(Records contained in a dataset)

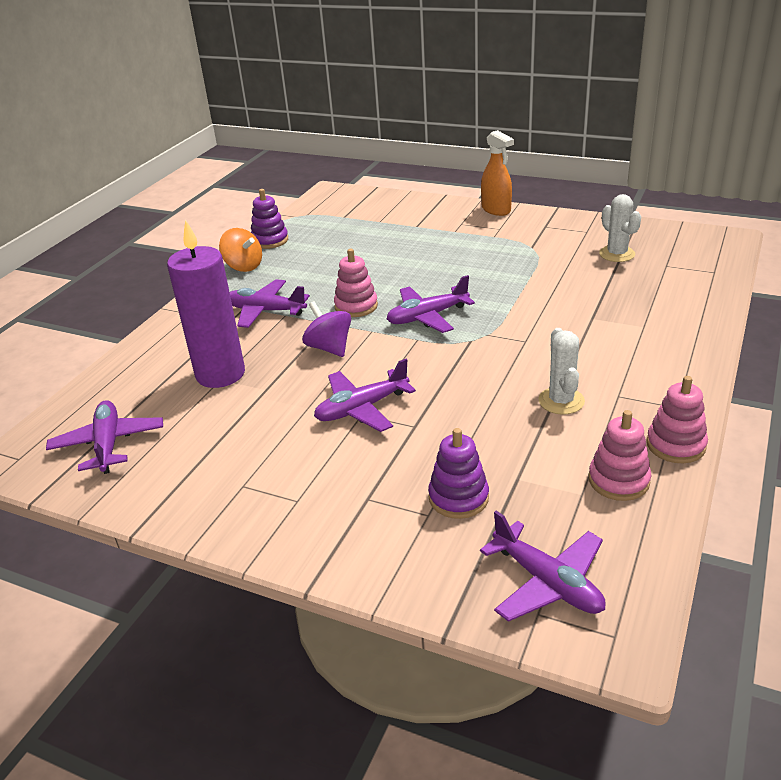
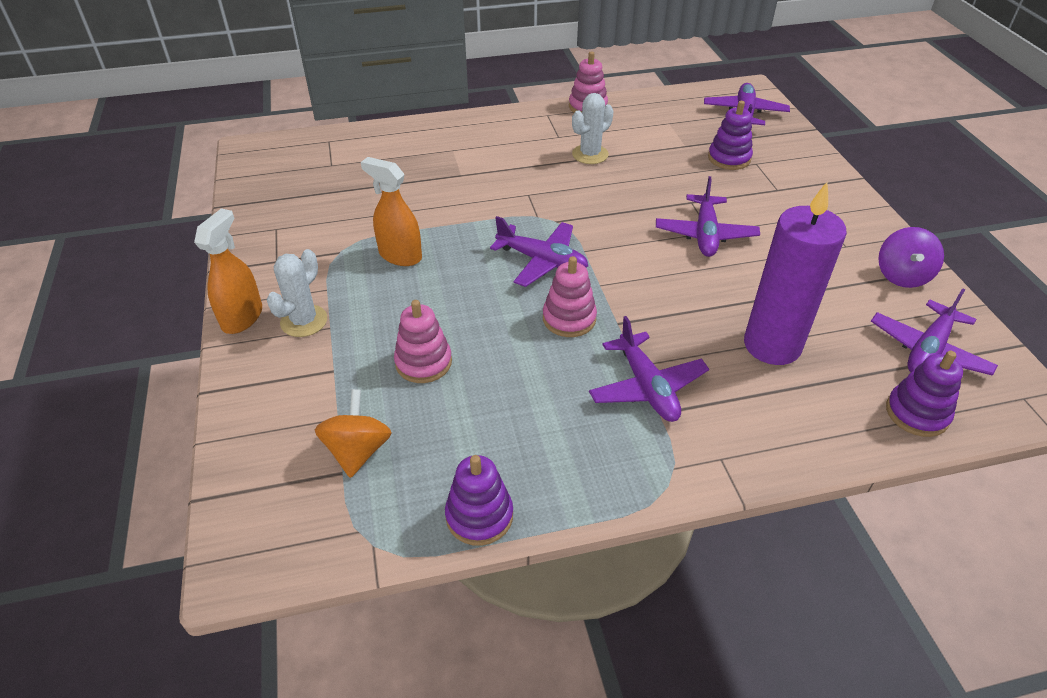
camera: 130 degrees left, 10 degrees up
(93, 400) = (917, 413): none -> purple stacking toy
(243, 266) = (575, 490): orange spinning top -> orange spinning top (358, 451)
(329, 348) = (654, 296): purple spinning top -> purple spinning top (902, 276)
(362, 408) = (705, 234): purple plane -> purple plane turned 75 degrees clockwise
(501, 266) = (400, 255): none -> orange spray bottle
(617, 254) = (323, 195): white cactus -> white cactus (304, 321)
(618, 480) = (643, 115): pink stacking toy -> pink stacking toy (423, 362)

- [WHAT THE TASK ASKS]
Omit the pictures. Transcribe every record exactly.

- [ANSWER SECTION]
camera: 130 degrees left, 10 degrees up
(93, 400) = (917, 413): none -> purple stacking toy
(243, 266) = (575, 490): orange spinning top -> orange spinning top (358, 451)
(329, 348) = (654, 296): purple spinning top -> purple spinning top (902, 276)
(362, 408) = (705, 234): purple plane -> purple plane turned 75 degrees clockwise
(501, 266) = (400, 255): none -> orange spray bottle
(617, 254) = (323, 195): white cactus -> white cactus (304, 321)
(618, 480) = (643, 115): pink stacking toy -> pink stacking toy (423, 362)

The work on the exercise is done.